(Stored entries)
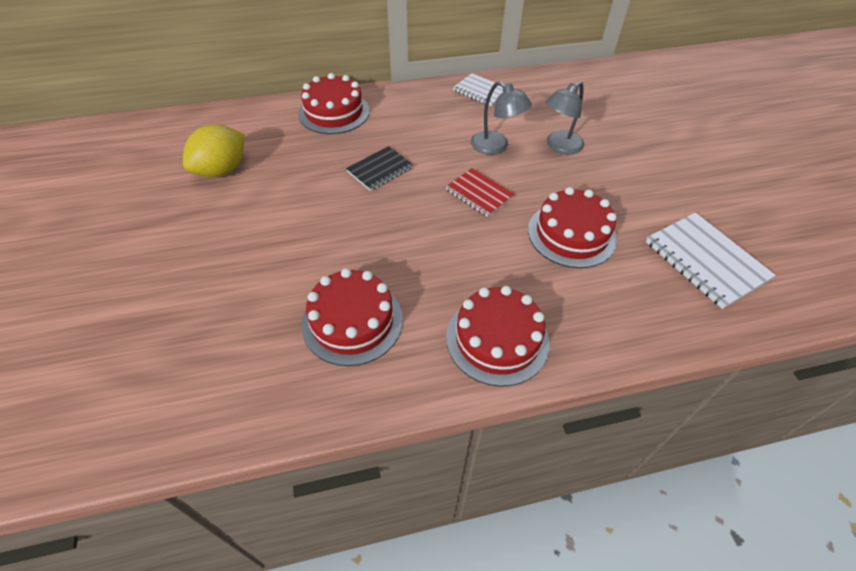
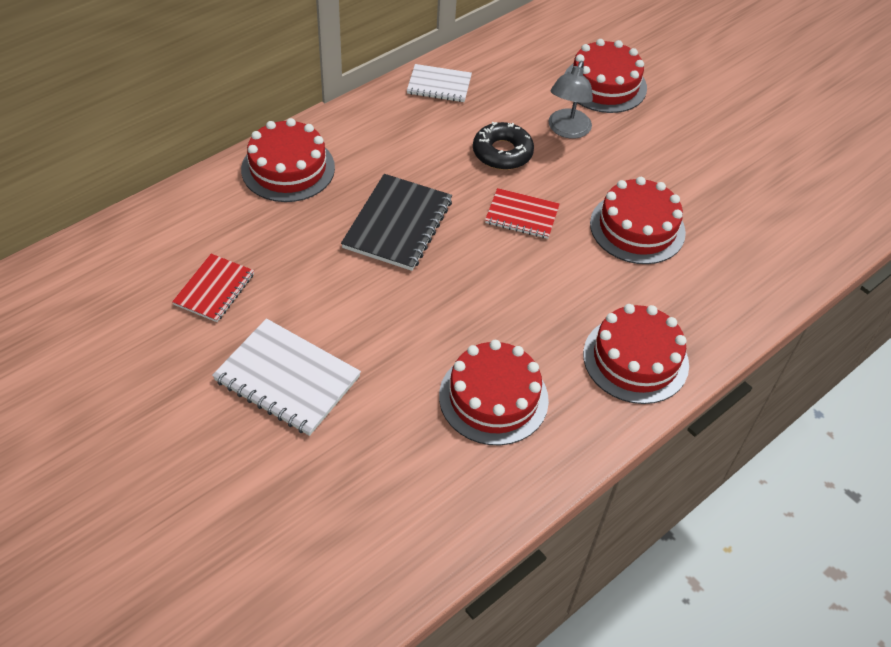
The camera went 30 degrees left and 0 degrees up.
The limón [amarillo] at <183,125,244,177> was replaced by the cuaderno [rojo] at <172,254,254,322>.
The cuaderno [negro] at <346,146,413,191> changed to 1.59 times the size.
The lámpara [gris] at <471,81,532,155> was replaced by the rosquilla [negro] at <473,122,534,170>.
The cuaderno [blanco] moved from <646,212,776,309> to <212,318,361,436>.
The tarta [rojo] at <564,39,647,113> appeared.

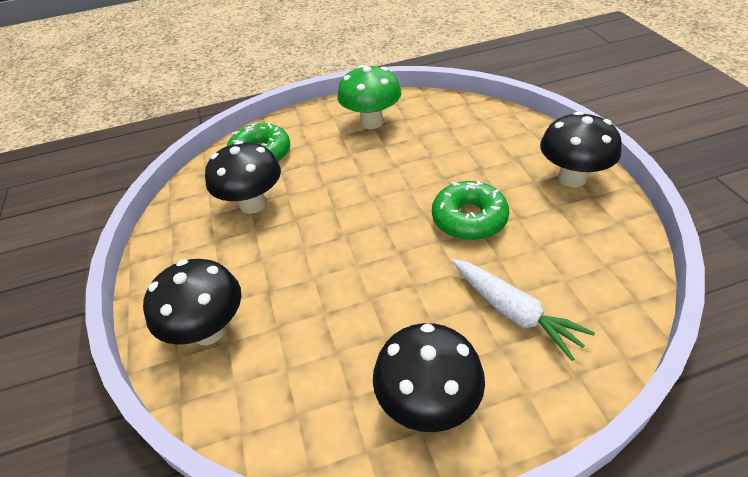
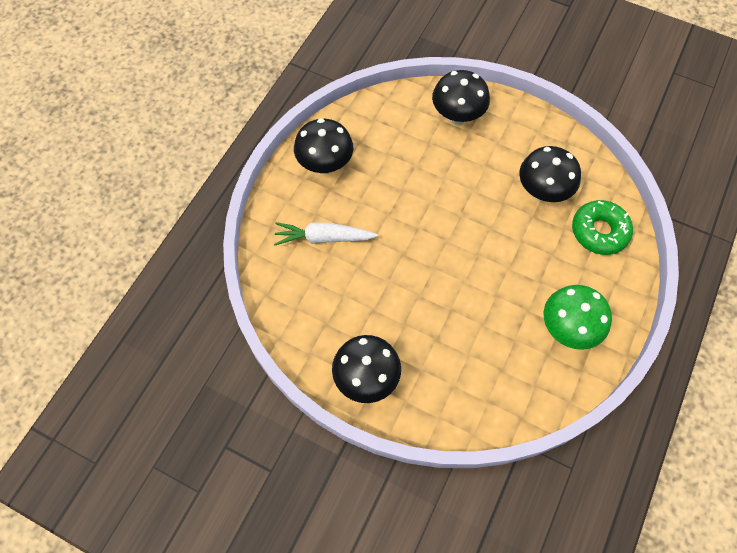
The camera went 130 degrees right and 20 degrees up.
The rosquilla [verde] at <432,181,509,240> disappeared.

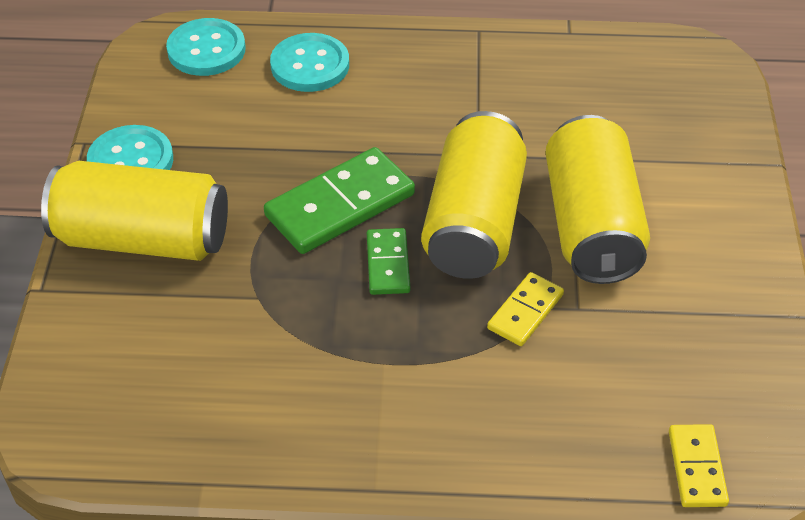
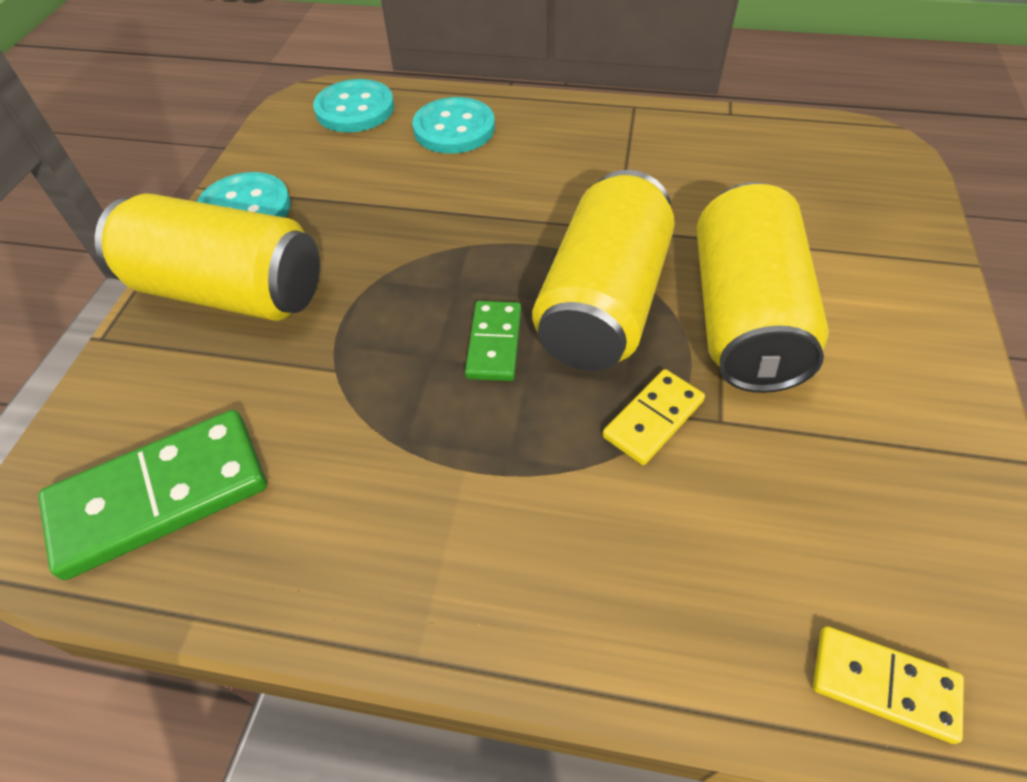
The camera went 10 degrees right and 5 degrees up.
The ficha de dominó [verde] moved from <264,147,415,254> to <38,410,267,580>.
The ficha de dominó [amarillo] at <669,424,729,507> turned 75 degrees counterclockwise.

• Task details
Return all lines from the data that include the string "rosquilla".

• Output
The lámpara [gris] at <471,81,532,155> was replaced by the rosquilla [negro] at <473,122,534,170>.
The rosquilla [verde] at <432,181,509,240> disappeared.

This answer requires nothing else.